DATA RECORDS:
☆ ☆ ☆ ☆ ☆
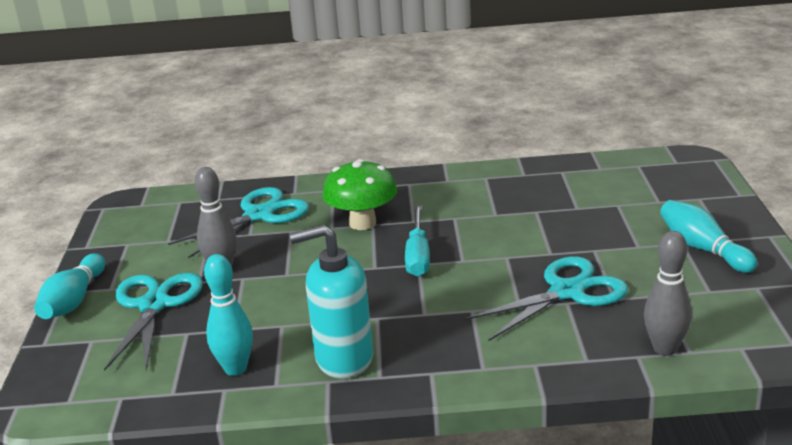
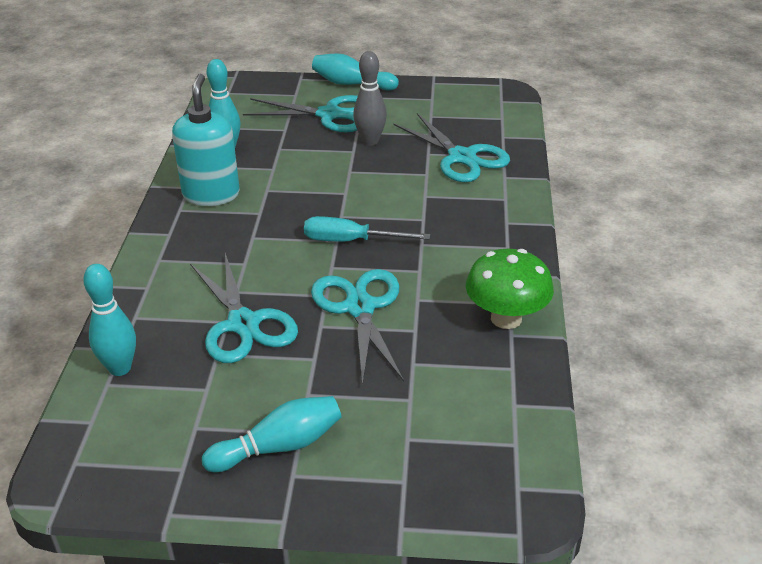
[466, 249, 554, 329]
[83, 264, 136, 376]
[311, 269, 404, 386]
☆ ☆ ☆ ☆ ☆
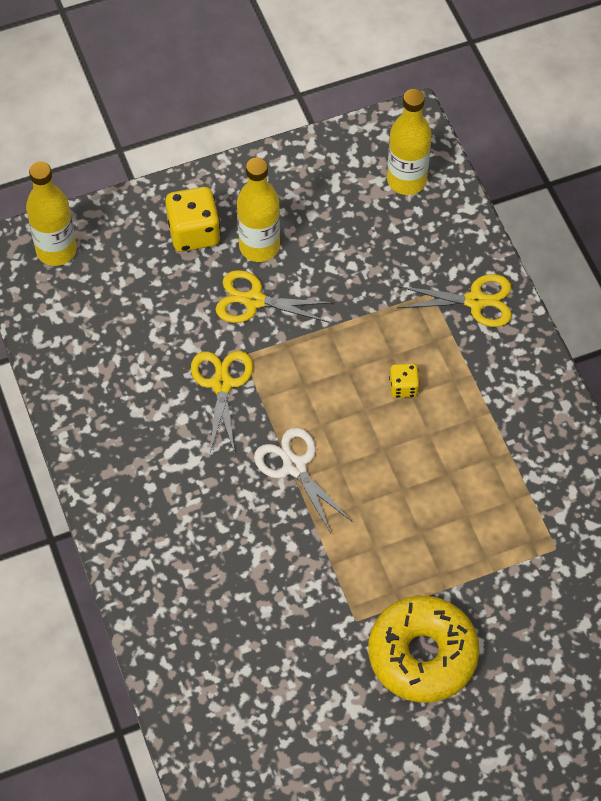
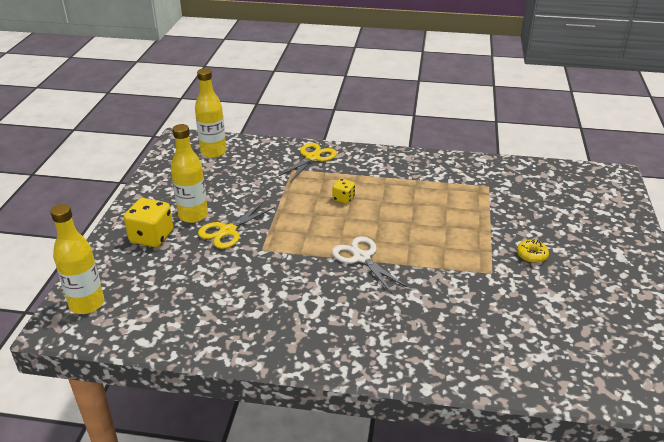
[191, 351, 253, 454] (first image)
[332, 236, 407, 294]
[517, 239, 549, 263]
☆ ☆ ☆ ☆ ☆
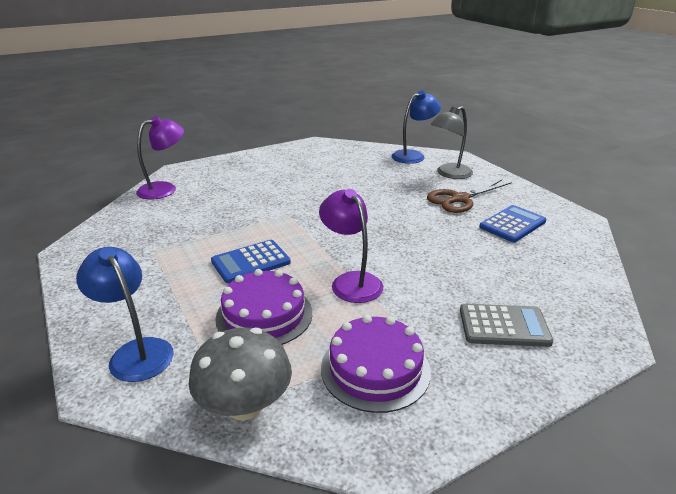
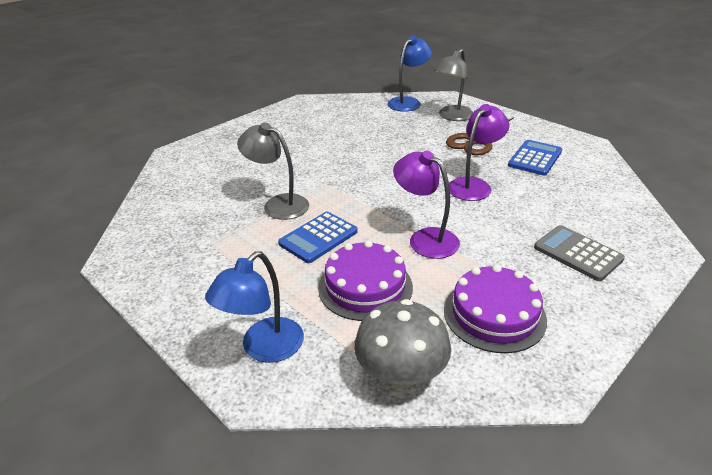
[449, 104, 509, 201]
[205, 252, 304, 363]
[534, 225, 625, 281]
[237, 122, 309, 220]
☆ ☆ ☆ ☆ ☆
Using the data above, extract exactly the lines from the one that holds "[449, 104, 509, 201]" to the one that holds "[237, 122, 309, 220]", both ends included, and no others.

[449, 104, 509, 201]
[205, 252, 304, 363]
[534, 225, 625, 281]
[237, 122, 309, 220]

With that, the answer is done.